● TASK OBJECTIVE
In the records below, locate the line containing "black brick D5"; output that line and every following line through the last, exactly.

[Scene change data]
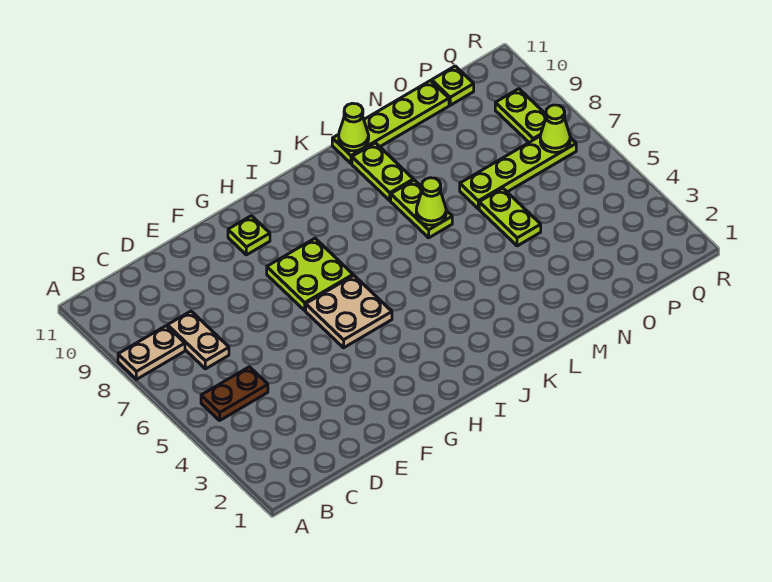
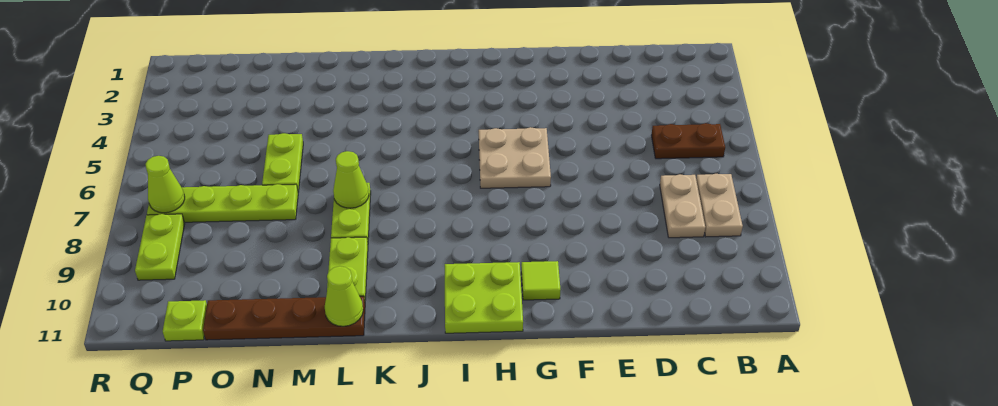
tan plate A8:B8 level 1 -> tan plate B7:B8 level 1
lime plate G7:H8 level 1 -> lime plate H10:I11 level 1
lime plate G10 level 1 -> lime tile G10 level 1
lime plate L11:O11 level 1 -> brown plate L11:O11 level 1

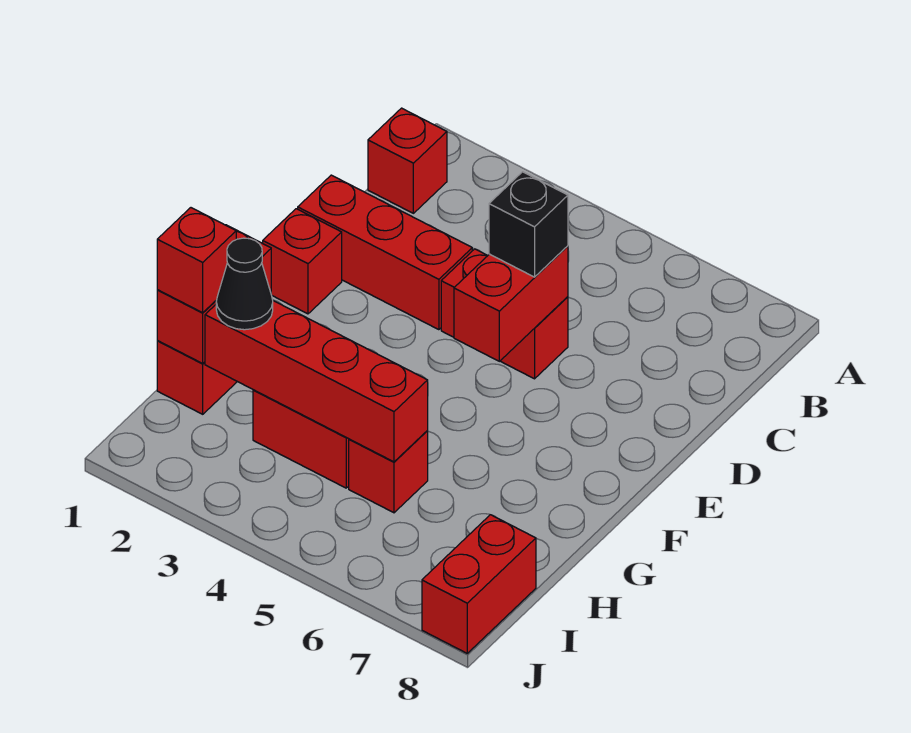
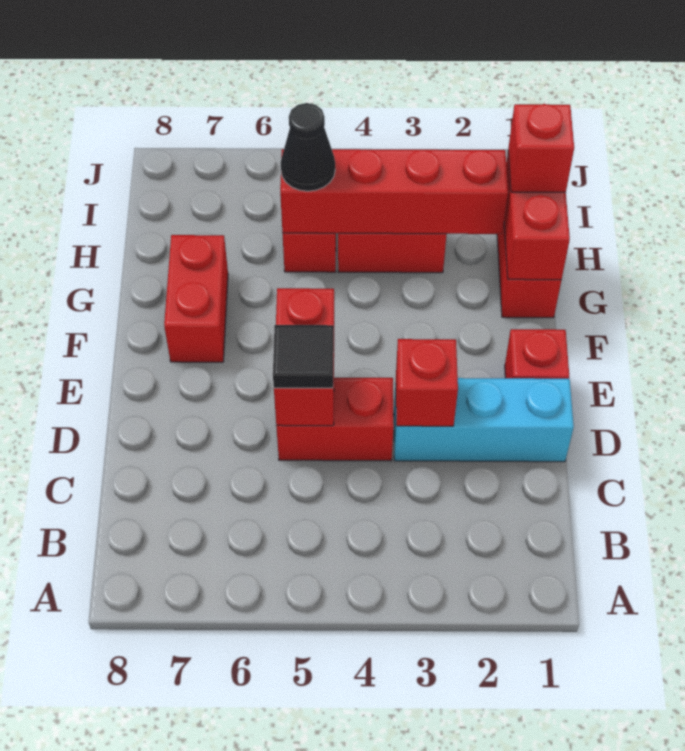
red brick B1 level 1 -> red brick D3 level 2
red brick D1:D3 level 1 -> cyan brick D1:D3 level 1
black brick D5 level 3 -> black tile D5 level 3
black cone H2 level 3 -> black cone H5 level 3
red brick I8:J8 level 1 -> red brick F7:G7 level 1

● YOUR SOLUTION
black brick D5 level 3 -> black tile D5 level 3
black cone H2 level 3 -> black cone H5 level 3
red brick I8:J8 level 1 -> red brick F7:G7 level 1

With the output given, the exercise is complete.